--- START ---

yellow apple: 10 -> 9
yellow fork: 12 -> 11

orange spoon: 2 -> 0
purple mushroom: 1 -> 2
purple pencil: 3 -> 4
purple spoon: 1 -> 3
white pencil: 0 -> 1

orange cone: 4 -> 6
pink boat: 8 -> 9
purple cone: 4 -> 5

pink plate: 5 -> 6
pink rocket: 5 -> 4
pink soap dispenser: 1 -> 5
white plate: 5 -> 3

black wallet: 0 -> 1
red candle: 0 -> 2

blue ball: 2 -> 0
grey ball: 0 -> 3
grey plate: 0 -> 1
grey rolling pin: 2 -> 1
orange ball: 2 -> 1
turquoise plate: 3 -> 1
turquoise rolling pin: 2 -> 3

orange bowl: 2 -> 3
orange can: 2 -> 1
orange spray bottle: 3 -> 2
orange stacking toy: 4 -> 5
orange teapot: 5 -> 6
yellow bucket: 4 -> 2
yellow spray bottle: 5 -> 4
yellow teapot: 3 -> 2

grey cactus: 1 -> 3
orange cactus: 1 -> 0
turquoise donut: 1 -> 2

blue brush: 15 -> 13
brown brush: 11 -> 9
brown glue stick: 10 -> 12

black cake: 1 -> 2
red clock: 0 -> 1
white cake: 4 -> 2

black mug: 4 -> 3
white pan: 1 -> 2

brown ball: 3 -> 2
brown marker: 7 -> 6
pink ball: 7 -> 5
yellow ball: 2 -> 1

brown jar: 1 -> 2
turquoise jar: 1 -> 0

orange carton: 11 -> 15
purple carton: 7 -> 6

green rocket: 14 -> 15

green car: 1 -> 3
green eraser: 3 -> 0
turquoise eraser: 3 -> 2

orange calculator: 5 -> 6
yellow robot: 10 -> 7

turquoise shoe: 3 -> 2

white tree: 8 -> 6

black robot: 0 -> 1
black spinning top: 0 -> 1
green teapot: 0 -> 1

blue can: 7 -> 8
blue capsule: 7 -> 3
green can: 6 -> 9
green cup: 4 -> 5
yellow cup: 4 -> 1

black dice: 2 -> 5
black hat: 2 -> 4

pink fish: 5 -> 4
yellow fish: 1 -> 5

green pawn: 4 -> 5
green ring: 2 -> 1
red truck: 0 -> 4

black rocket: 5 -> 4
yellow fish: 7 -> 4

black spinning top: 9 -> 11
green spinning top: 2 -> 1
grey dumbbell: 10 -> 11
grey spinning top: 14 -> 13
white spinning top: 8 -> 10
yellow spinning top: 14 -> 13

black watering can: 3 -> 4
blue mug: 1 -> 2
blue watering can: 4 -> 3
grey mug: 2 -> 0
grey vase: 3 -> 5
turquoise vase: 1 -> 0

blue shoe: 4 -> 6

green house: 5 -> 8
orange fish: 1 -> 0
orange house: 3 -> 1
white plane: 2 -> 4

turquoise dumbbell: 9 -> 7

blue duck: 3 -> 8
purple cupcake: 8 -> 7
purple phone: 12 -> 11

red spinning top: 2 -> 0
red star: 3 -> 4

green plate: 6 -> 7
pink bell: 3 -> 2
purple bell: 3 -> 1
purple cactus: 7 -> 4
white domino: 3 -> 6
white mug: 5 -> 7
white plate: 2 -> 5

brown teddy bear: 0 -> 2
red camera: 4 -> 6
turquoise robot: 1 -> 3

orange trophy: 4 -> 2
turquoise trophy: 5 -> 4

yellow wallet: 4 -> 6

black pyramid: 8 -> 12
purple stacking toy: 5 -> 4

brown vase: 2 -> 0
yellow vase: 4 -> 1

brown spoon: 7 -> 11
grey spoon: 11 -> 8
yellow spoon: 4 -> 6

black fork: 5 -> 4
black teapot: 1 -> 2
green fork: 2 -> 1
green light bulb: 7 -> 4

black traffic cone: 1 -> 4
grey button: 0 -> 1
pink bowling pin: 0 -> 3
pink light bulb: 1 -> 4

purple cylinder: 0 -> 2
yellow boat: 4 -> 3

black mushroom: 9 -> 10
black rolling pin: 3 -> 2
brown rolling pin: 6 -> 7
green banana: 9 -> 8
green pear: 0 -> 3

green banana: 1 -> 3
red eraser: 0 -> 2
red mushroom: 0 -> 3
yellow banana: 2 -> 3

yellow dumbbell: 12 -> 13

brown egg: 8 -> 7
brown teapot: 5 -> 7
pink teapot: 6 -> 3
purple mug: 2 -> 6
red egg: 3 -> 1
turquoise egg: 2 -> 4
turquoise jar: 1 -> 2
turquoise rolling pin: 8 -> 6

--- END ---

Exercise aim ▸ State only how many lines in the material include "eraser".

Response to the task ▸ 3